**Aim of the exercise**
Here is the task for the records below: repeat exactly the lines from the one with "type=exchanged; before=royal blue" to the one with "type=missing; before=royal blue star", both included, and nothing else.

(Collected data entries)
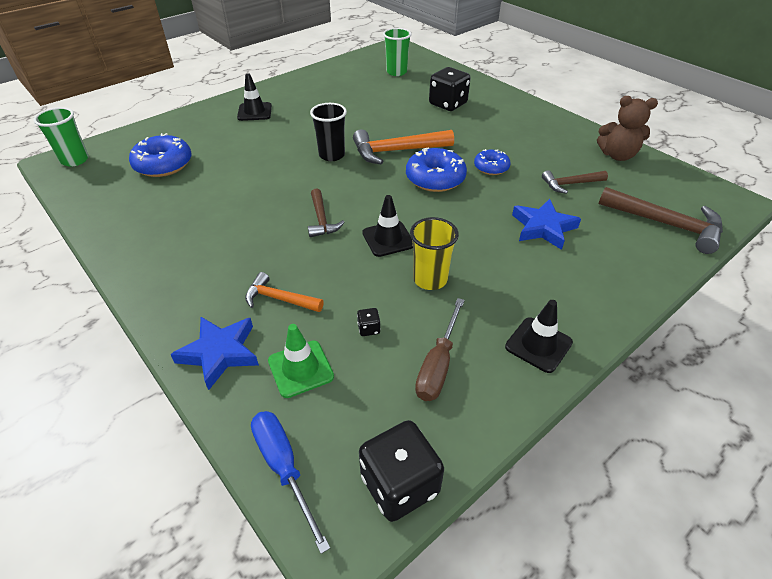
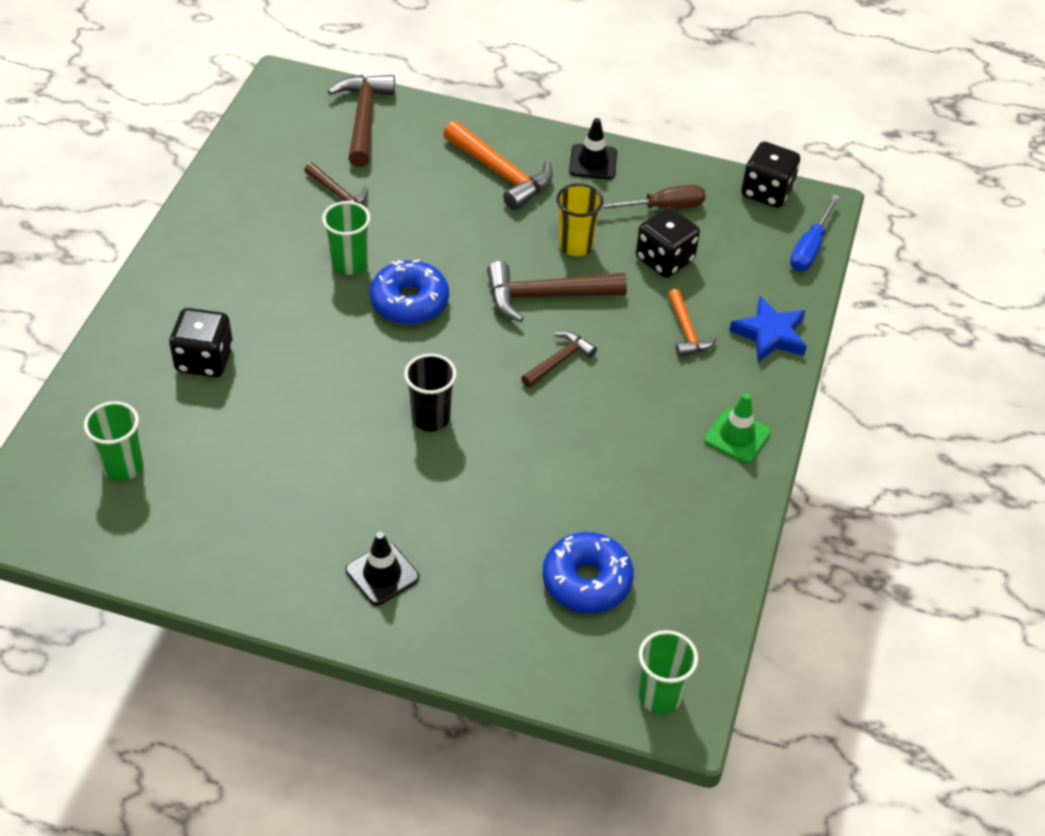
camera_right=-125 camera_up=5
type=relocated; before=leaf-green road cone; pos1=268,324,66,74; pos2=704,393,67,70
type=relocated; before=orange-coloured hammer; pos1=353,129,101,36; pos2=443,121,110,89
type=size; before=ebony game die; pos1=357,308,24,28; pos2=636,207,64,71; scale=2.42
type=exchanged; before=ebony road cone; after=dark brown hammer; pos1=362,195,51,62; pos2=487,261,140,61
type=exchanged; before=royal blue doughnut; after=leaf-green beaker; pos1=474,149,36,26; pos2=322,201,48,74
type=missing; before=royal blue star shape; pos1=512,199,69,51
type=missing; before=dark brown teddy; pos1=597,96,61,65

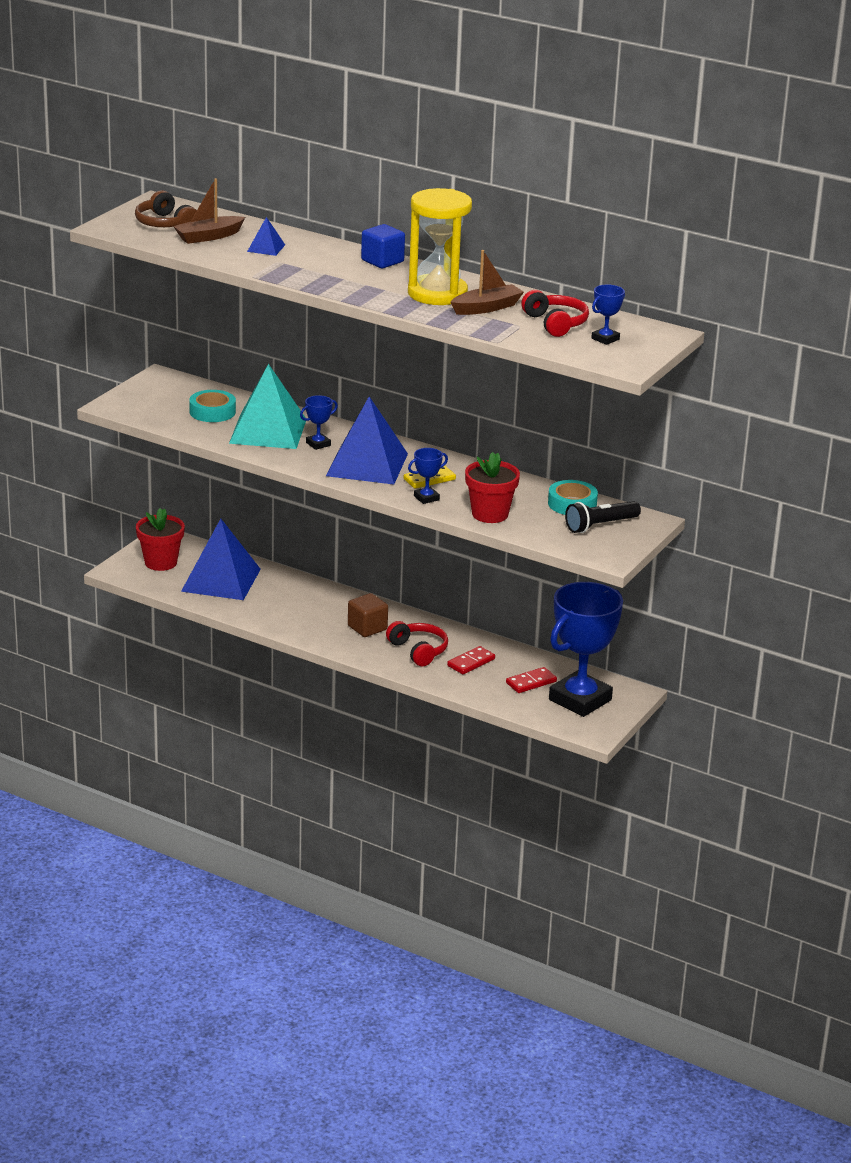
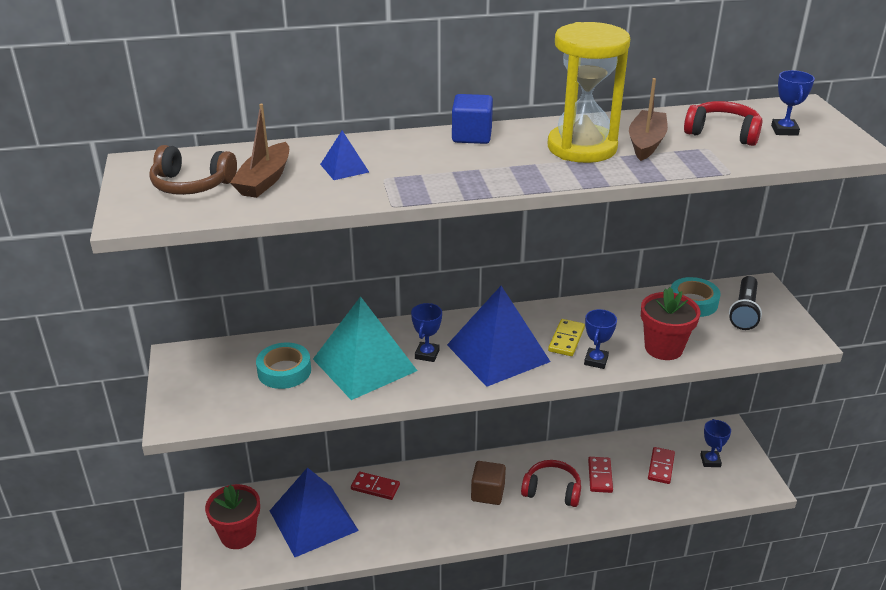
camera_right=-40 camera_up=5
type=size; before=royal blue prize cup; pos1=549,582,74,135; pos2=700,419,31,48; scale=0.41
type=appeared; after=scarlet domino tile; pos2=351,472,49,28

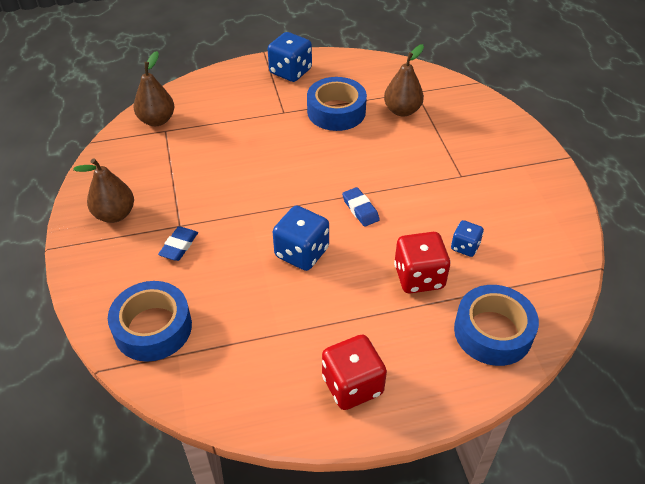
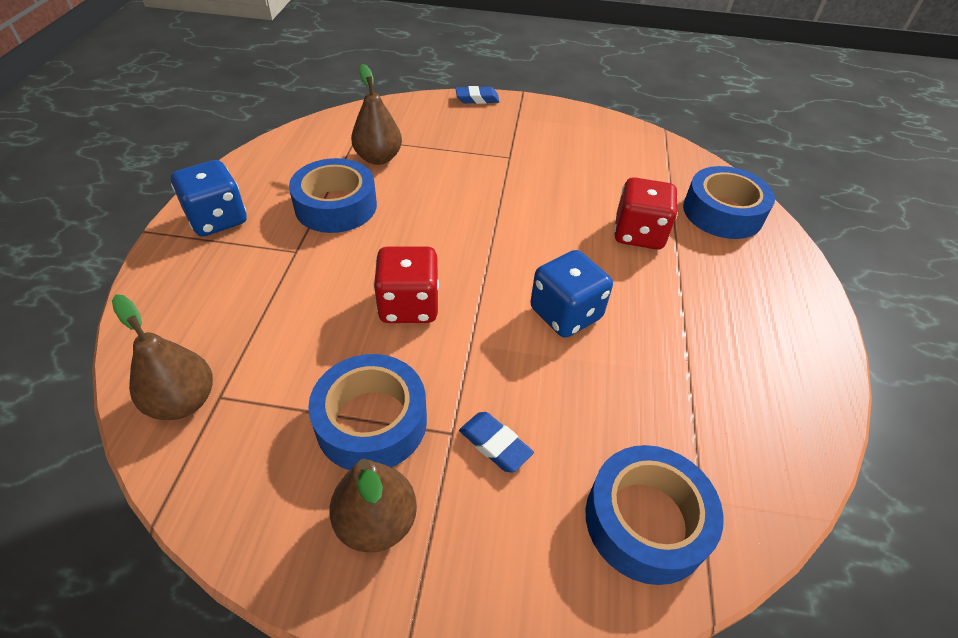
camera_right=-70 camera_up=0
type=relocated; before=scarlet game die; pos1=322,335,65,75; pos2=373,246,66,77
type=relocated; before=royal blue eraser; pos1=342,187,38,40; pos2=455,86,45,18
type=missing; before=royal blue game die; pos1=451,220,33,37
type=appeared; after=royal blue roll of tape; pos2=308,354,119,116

* * *

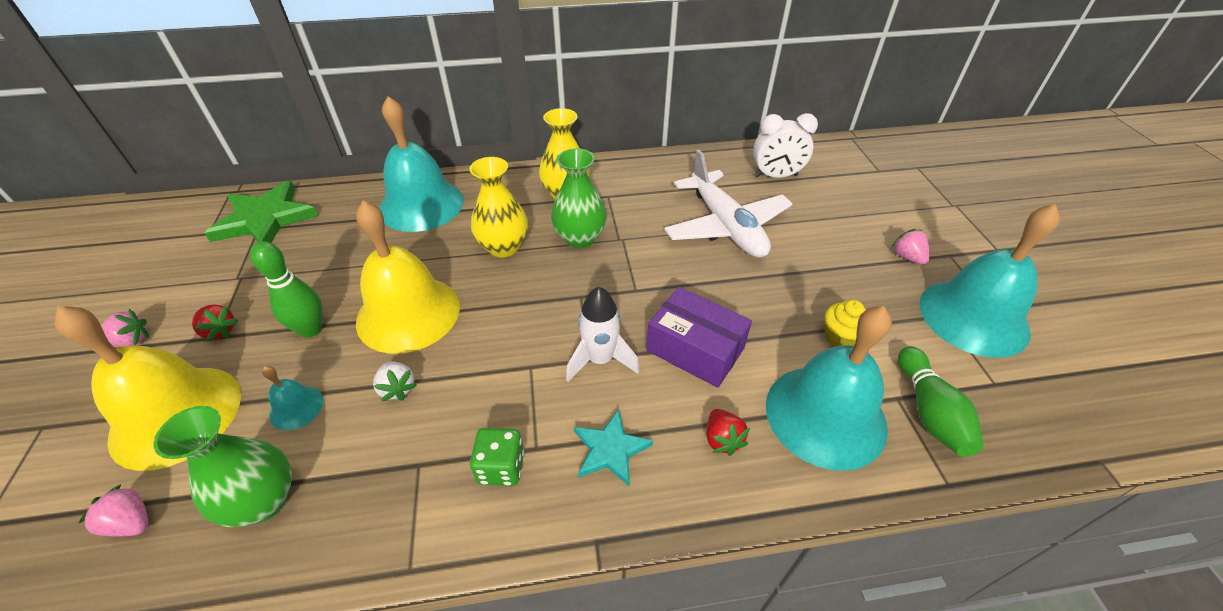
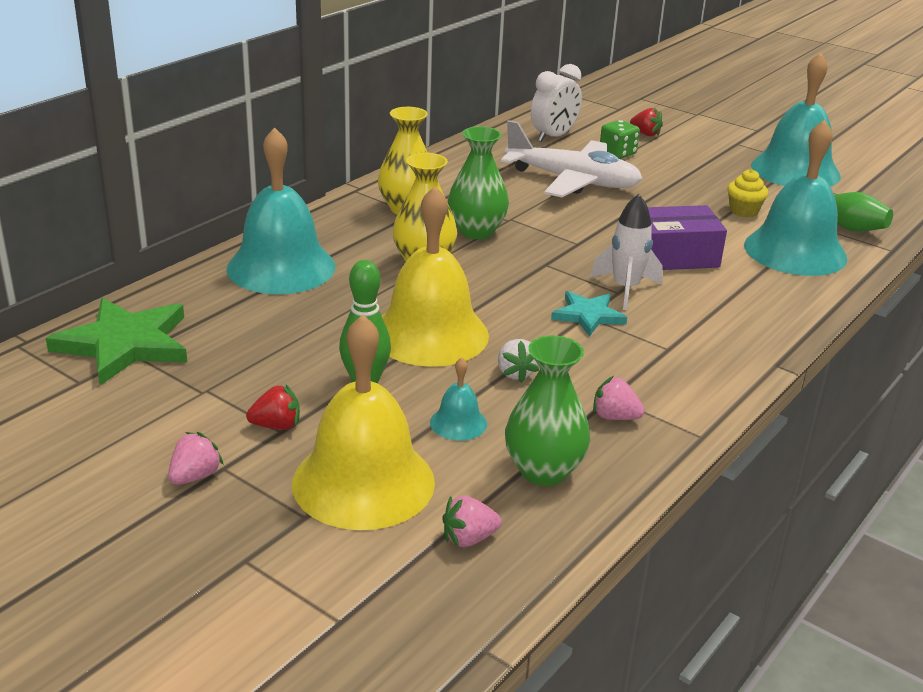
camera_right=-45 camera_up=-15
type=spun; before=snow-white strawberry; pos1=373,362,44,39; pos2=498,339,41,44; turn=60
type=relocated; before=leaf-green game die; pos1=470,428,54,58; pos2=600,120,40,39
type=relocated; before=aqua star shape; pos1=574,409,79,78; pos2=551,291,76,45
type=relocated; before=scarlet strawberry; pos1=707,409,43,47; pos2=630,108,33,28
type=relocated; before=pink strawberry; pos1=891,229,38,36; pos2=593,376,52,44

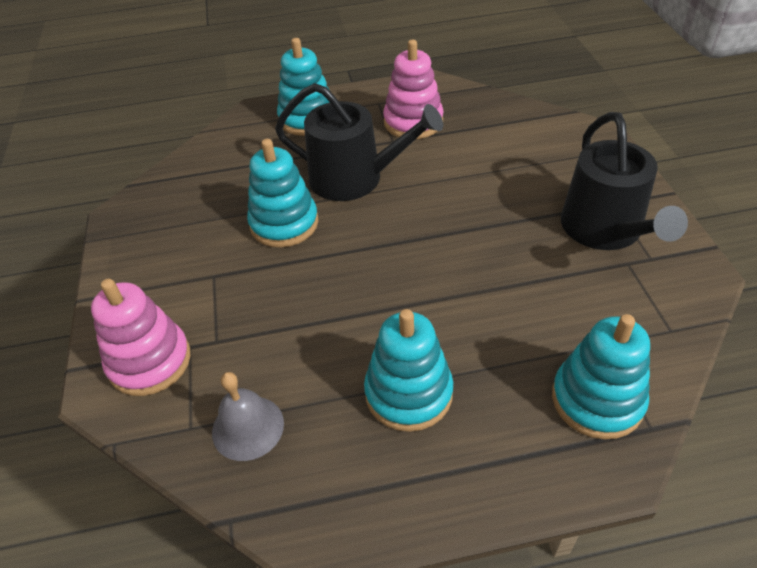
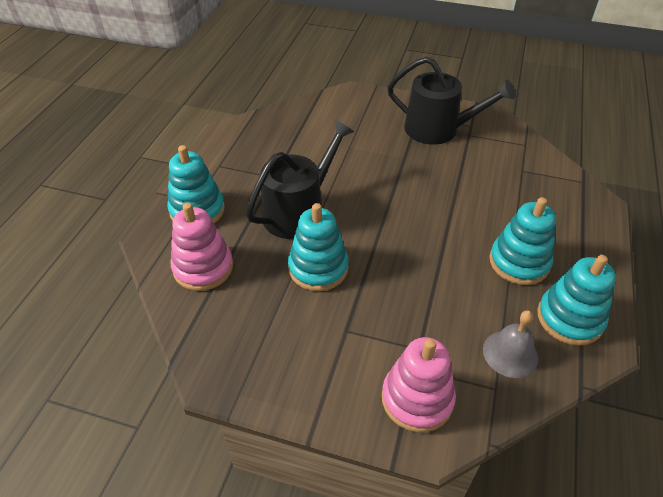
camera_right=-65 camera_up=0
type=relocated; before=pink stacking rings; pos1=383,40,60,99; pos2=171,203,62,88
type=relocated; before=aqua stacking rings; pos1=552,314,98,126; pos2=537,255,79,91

**Result**
type=exchanged; before=royal blue doughnut; after=leaf-green beaker; pos1=474,149,36,26; pos2=322,201,48,74
type=missing; before=royal blue star shape; pos1=512,199,69,51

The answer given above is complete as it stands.